_Brief_: Below this sentence is a listing; return exactly its lines from the one with "missing: Apfel/grün 370, 274" to the one with "appeared: Käse/weiß 599, 338;", both kept, and nothing more.
Material supplied: Begin
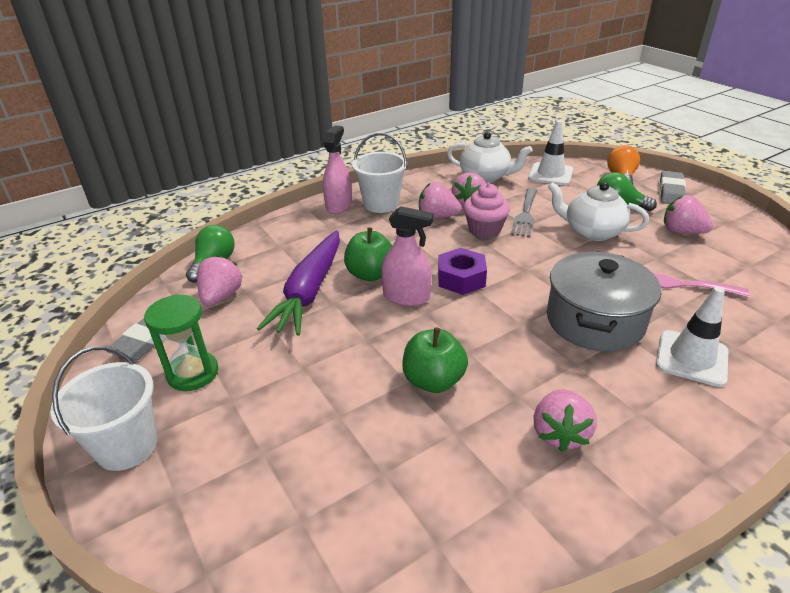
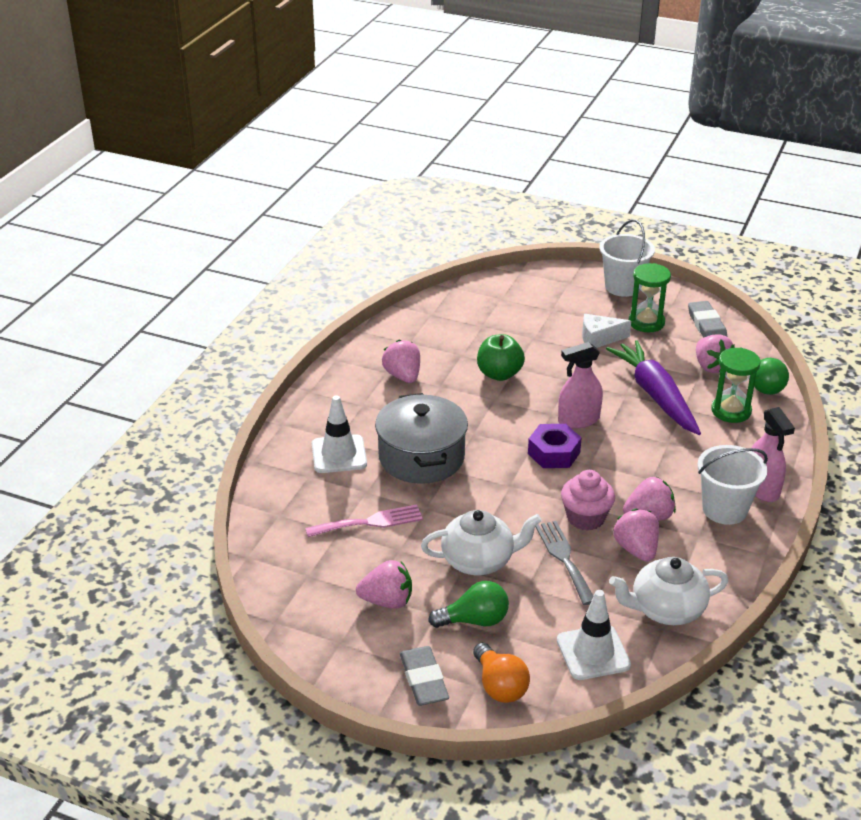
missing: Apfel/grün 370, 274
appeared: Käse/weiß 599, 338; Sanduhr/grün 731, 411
Material supplied: End
Material supplied: Begin
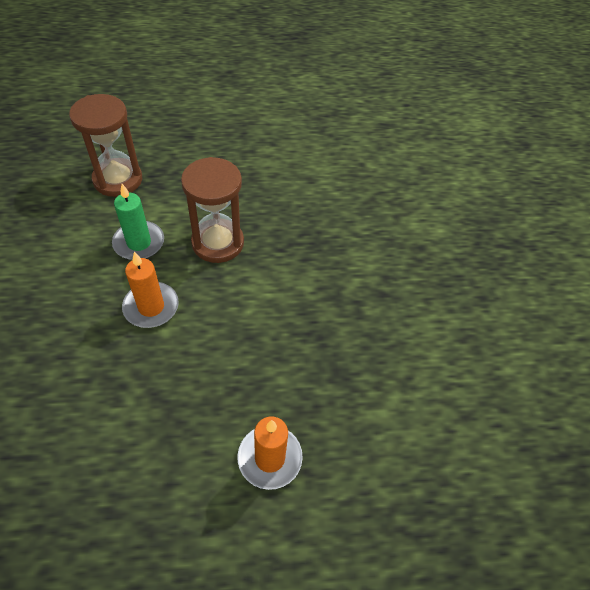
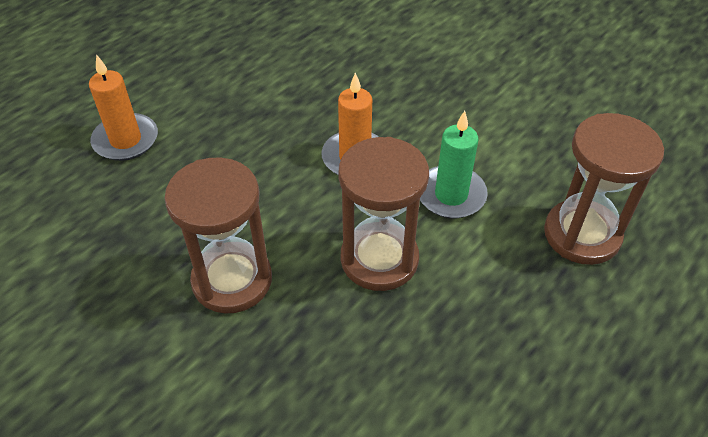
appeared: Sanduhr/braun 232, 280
Material supplied: End
_Answer box_:
missing: Apfel/grün 370, 274
appeared: Käse/weiß 599, 338; Sanduhr/grün 731, 411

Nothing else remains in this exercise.